» **Action item**
Scan the entries for lines with the word "camera" and copy those lines.

» **Working data**
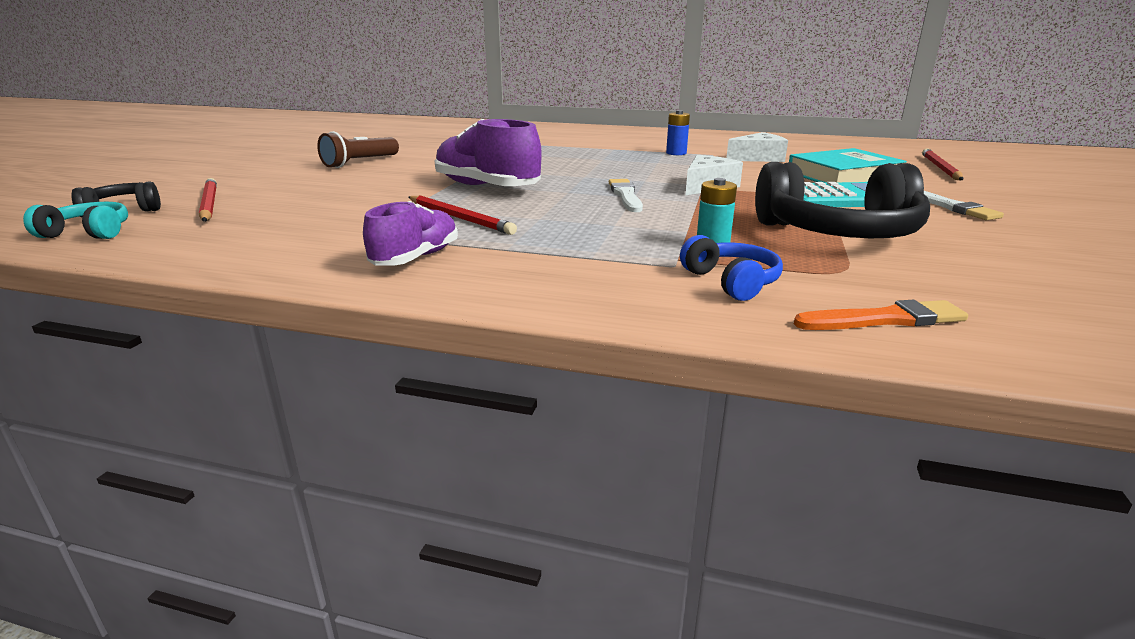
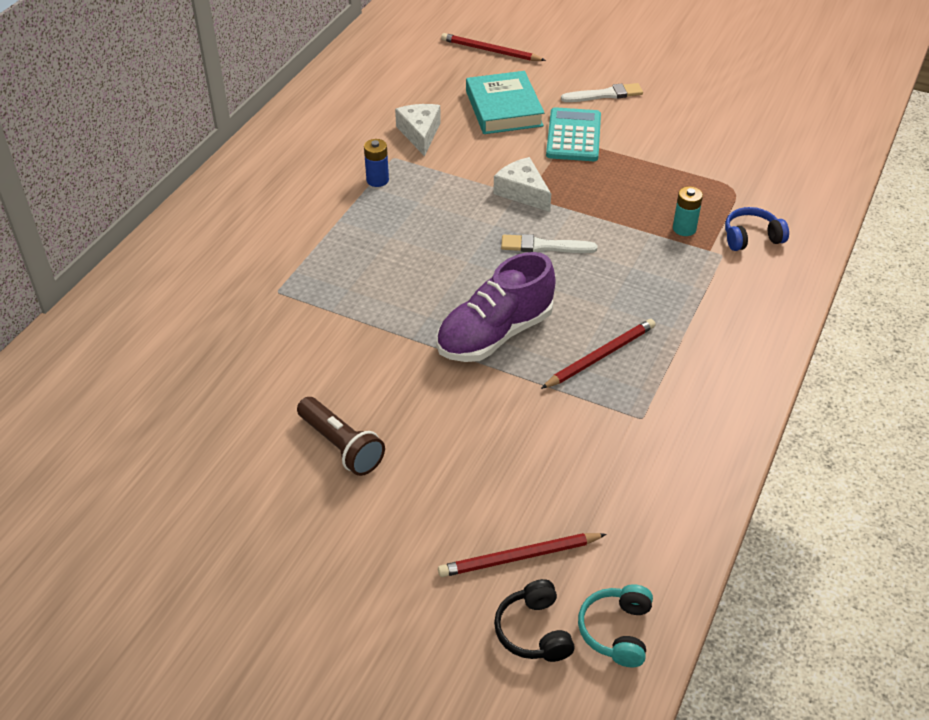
camera: 80 degrees left, 20 degrees up
(416, 258) = (702, 382): purple shoe -> none
(838, 233) = (661, 165): black headphones -> none
(884, 319) = (803, 199): orange brush -> none

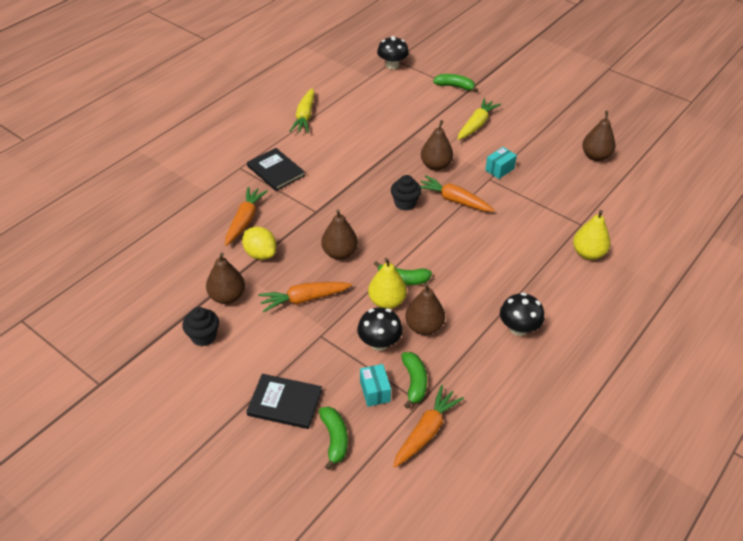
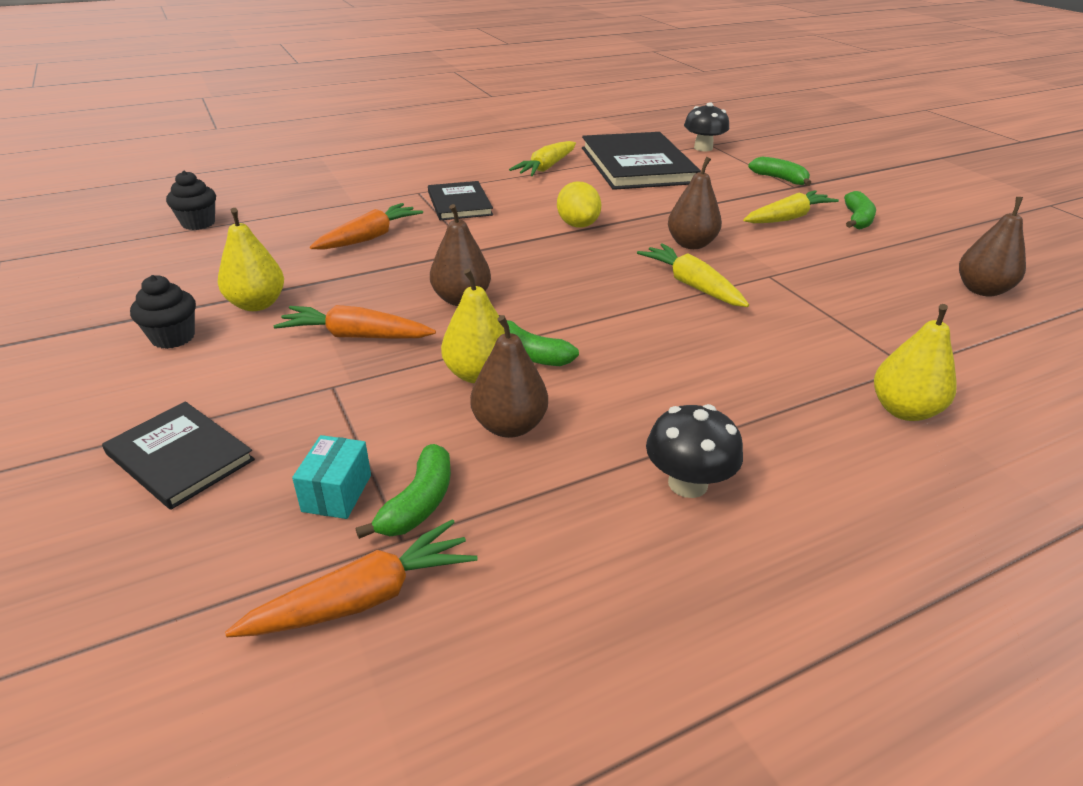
camera: 25 degrees right, 10 degrees down
(227, 296) = (257, 304): brown pear -> yellow pear
(260, 254) = (352, 273): yellow lemon -> yellow lemon (577, 225)
(334, 439) = (193, 543): green banana -> green banana (857, 219)
(361, 97) = (637, 165): none -> black book
(379, 343) = (413, 424): black mushroom -> none
(405, 203) = (610, 271): black cupcake -> black cupcake (198, 223)
(454, 200) = (692, 285): orange carrot -> yellow carrot
(499, 169) = (794, 269): turquoise box -> none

» **Answer space**
camera: 80 degrees left, 20 degrees up
camera: 25 degrees right, 10 degrees down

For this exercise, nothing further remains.